- **Your task**:
Every line from the one with "armchair: (152, 95) -> (131, 186), turned 180" through the end of the entries below should be written out exactly; the pictures should not.

- **Data entries**:
──────
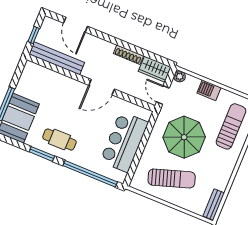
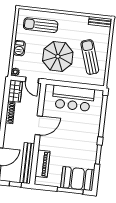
piano: (50, 78) -> (42, 164), added
door: (102, 87) -> (39, 125), hinge flipped
door: (163, 95) -> (32, 80), hinge flipped
cafe table: (59, 140) -> (85, 145), removed

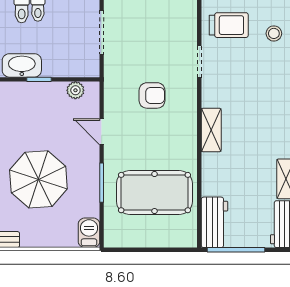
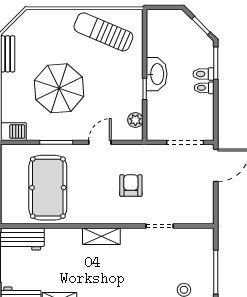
trolley: (229, 25) -> (191, 251), removed
armchair: (152, 95) -> (131, 186), turned 180

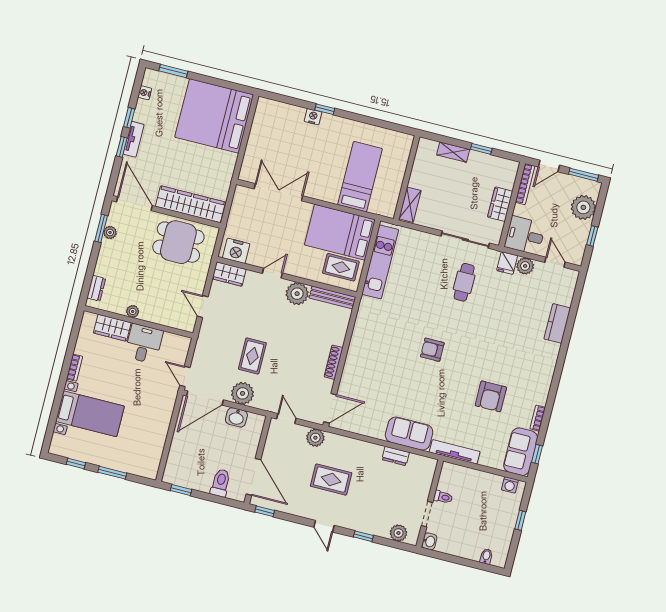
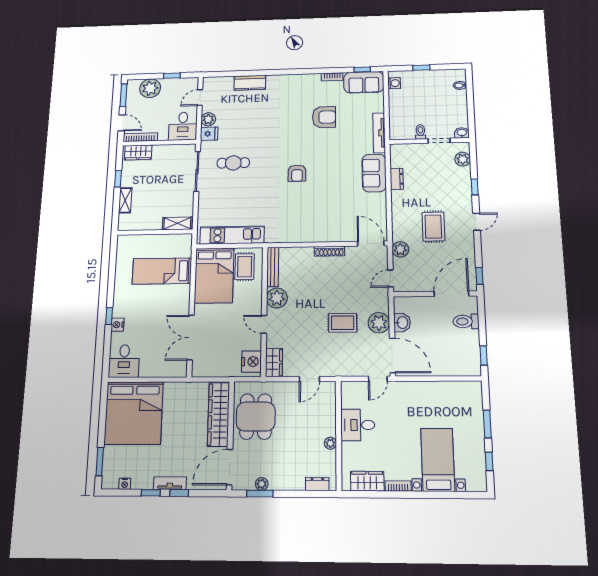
desk: (272, 116) -> (124, 361), added
wardrobe: (500, 204) -> (138, 152), moved
wardrobe: (112, 328) -> (367, 481), moved, turned -90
──────
- **Response area**:
armchair: (152, 95) -> (131, 186), turned 180

desk: (272, 116) -> (124, 361), added
wardrobe: (500, 204) -> (138, 152), moved
wardrobe: (112, 328) -> (367, 481), moved, turned -90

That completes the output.